──────── DATASET CONTENT ────────

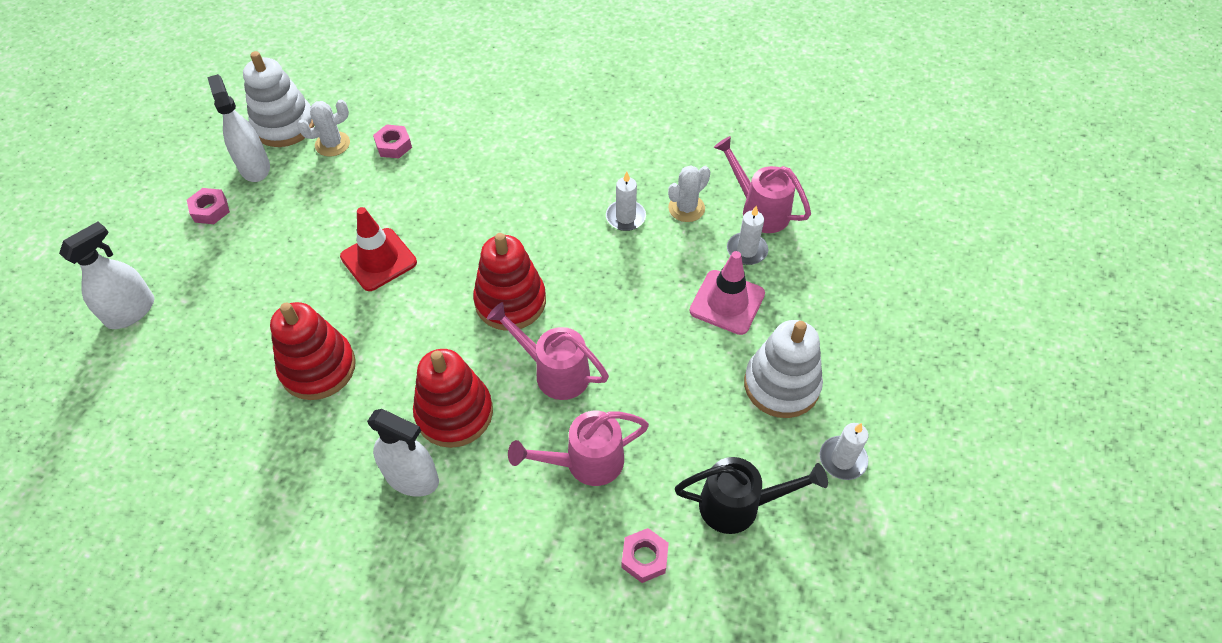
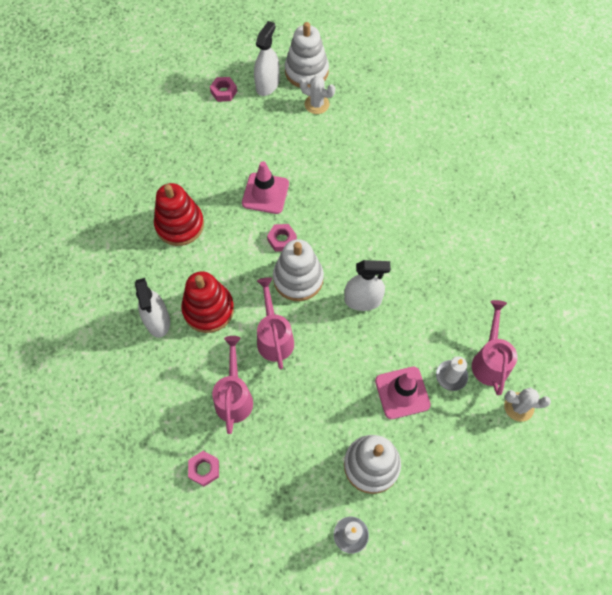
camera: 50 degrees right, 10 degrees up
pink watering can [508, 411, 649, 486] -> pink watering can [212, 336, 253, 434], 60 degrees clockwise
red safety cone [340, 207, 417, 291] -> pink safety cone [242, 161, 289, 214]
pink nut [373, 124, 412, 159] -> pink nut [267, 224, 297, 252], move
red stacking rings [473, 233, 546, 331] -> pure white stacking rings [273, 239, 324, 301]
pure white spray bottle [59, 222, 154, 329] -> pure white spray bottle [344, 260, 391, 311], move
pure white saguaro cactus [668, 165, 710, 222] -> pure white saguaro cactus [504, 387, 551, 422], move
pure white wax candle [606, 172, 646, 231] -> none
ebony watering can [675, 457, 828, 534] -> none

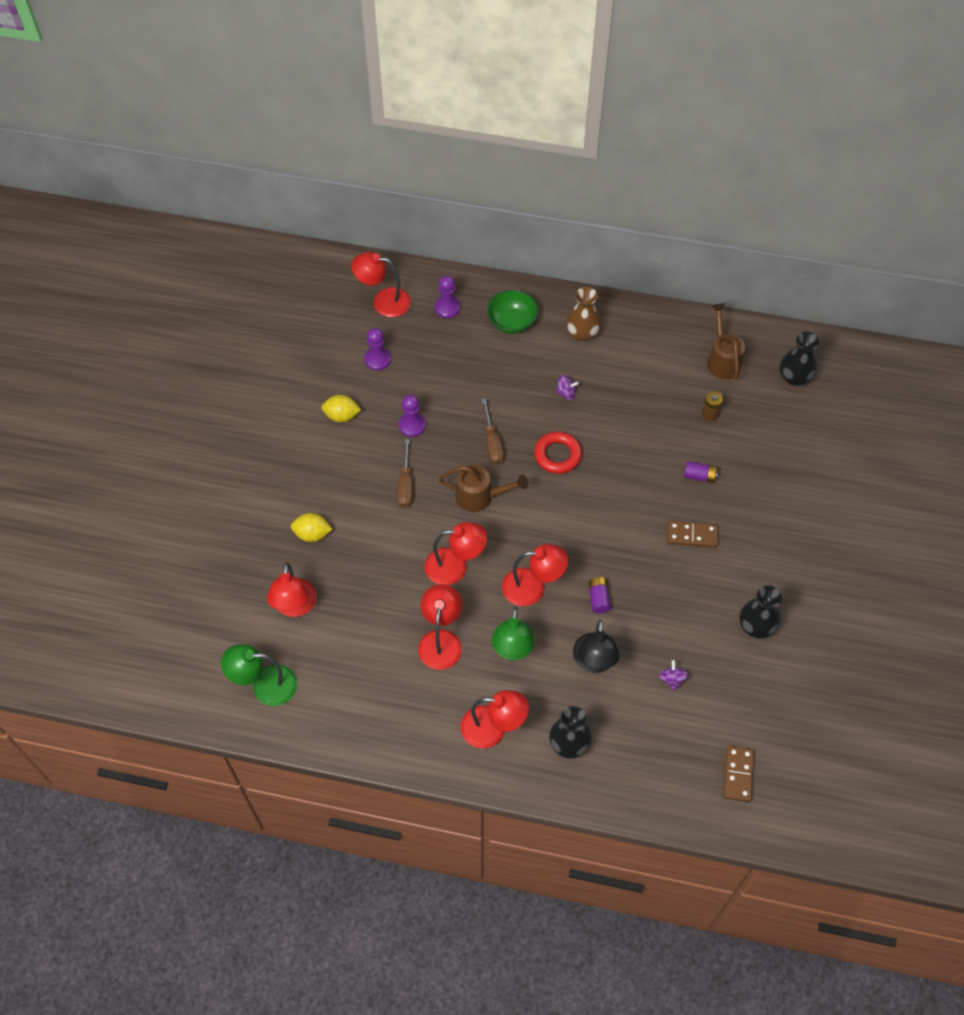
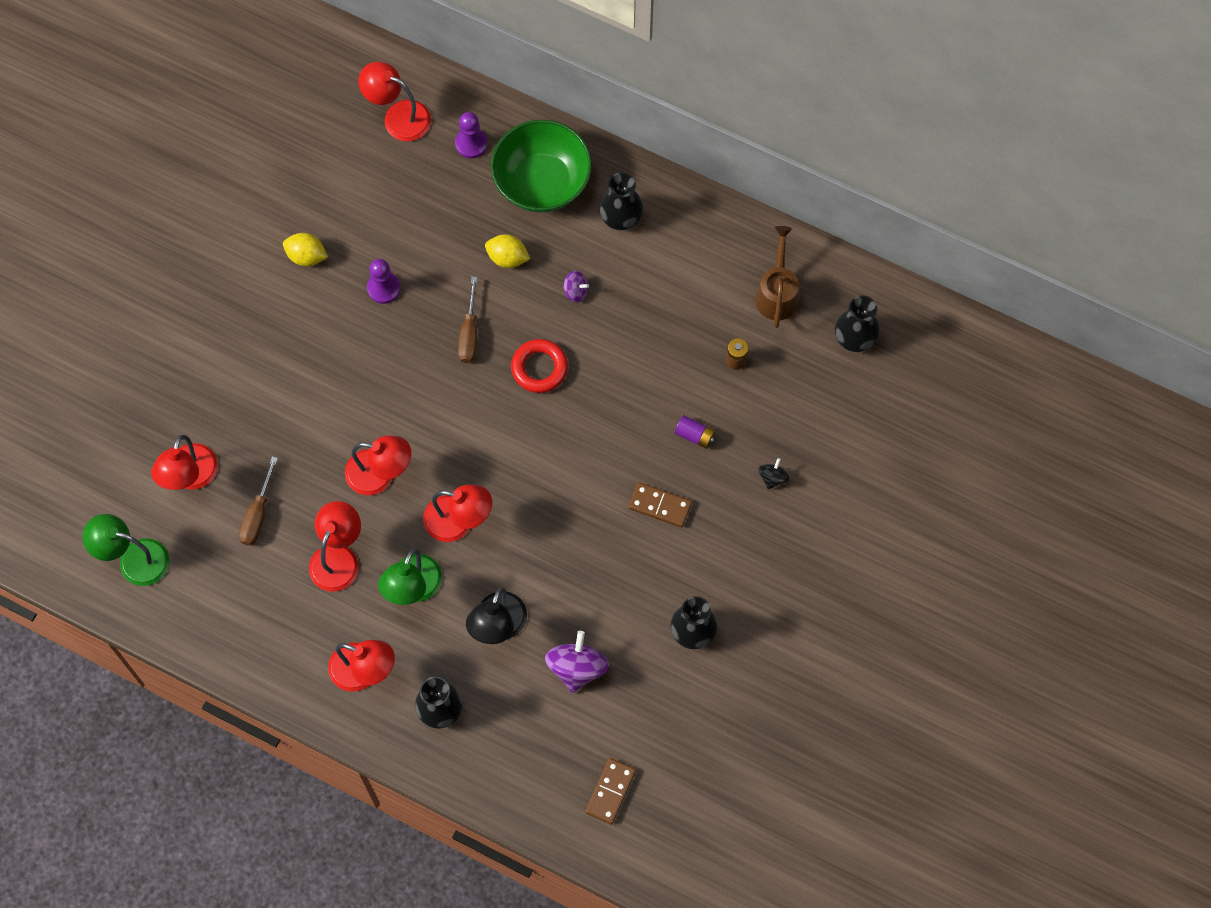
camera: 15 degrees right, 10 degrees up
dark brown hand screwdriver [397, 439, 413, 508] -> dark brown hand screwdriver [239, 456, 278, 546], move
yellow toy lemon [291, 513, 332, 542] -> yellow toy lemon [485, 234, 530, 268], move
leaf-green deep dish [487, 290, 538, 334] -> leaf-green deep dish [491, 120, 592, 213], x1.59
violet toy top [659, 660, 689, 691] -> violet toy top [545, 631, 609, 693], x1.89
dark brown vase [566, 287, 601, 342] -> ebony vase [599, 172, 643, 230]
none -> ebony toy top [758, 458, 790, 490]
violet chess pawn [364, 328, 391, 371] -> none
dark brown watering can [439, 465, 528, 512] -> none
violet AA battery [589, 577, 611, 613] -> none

────────

#### [EXERCISE OBJECTIVE]
Your copy should match the entries above exactly and contain no pictures.

#### [OUTPUT OF THE TASK]
camera: 50 degrees right, 10 degrees up
pink watering can [508, 411, 649, 486] -> pink watering can [212, 336, 253, 434], 60 degrees clockwise
red safety cone [340, 207, 417, 291] -> pink safety cone [242, 161, 289, 214]
pink nut [373, 124, 412, 159] -> pink nut [267, 224, 297, 252], move
red stacking rings [473, 233, 546, 331] -> pure white stacking rings [273, 239, 324, 301]
pure white spray bottle [59, 222, 154, 329] -> pure white spray bottle [344, 260, 391, 311], move
pure white saguaro cactus [668, 165, 710, 222] -> pure white saguaro cactus [504, 387, 551, 422], move
pure white wax candle [606, 172, 646, 231] -> none
ebony watering can [675, 457, 828, 534] -> none

camera: 15 degrees right, 10 degrees up
dark brown hand screwdriver [397, 439, 413, 508] -> dark brown hand screwdriver [239, 456, 278, 546], move
yellow toy lemon [291, 513, 332, 542] -> yellow toy lemon [485, 234, 530, 268], move
leaf-green deep dish [487, 290, 538, 334] -> leaf-green deep dish [491, 120, 592, 213], x1.59
violet toy top [659, 660, 689, 691] -> violet toy top [545, 631, 609, 693], x1.89
dark brown vase [566, 287, 601, 342] -> ebony vase [599, 172, 643, 230]
none -> ebony toy top [758, 458, 790, 490]
violet chess pawn [364, 328, 391, 371] -> none
dark brown watering can [439, 465, 528, 512] -> none
violet AA battery [589, 577, 611, 613] -> none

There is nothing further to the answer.